▶ What the exercise asks:
Of the lines listed below, return exactly those that run from the line containing "teal teaspoon (3rd from left)" through the line containing "russet sprayer (4th from left)", both included.

* * * * * * * * *

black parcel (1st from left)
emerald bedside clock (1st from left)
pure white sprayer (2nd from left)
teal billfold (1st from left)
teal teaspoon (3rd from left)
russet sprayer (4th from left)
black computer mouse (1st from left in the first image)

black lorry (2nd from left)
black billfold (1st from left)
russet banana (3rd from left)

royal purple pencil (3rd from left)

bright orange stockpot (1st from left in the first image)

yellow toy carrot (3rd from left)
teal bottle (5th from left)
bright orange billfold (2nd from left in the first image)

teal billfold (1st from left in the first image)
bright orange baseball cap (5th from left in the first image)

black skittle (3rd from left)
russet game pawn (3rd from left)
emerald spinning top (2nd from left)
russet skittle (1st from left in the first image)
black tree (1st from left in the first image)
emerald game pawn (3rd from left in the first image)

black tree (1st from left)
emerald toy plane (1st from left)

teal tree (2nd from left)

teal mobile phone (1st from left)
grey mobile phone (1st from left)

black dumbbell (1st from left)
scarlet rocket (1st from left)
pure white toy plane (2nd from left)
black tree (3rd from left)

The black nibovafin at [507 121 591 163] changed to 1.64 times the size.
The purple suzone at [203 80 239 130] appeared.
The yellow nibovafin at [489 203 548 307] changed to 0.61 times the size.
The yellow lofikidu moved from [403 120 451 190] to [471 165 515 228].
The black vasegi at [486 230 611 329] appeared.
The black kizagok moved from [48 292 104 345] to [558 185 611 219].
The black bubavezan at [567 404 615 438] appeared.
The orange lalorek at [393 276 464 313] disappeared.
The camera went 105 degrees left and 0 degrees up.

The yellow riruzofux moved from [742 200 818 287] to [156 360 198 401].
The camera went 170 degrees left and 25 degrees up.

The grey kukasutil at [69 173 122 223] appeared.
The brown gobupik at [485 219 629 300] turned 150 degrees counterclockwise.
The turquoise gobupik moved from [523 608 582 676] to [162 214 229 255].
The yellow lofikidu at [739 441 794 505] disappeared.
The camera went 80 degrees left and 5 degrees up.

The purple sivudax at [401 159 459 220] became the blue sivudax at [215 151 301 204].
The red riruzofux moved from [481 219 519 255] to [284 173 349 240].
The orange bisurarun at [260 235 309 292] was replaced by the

* * * * * * * * *

▶ Finished task:
teal teaspoon (3rd from left)
russet sprayer (4th from left)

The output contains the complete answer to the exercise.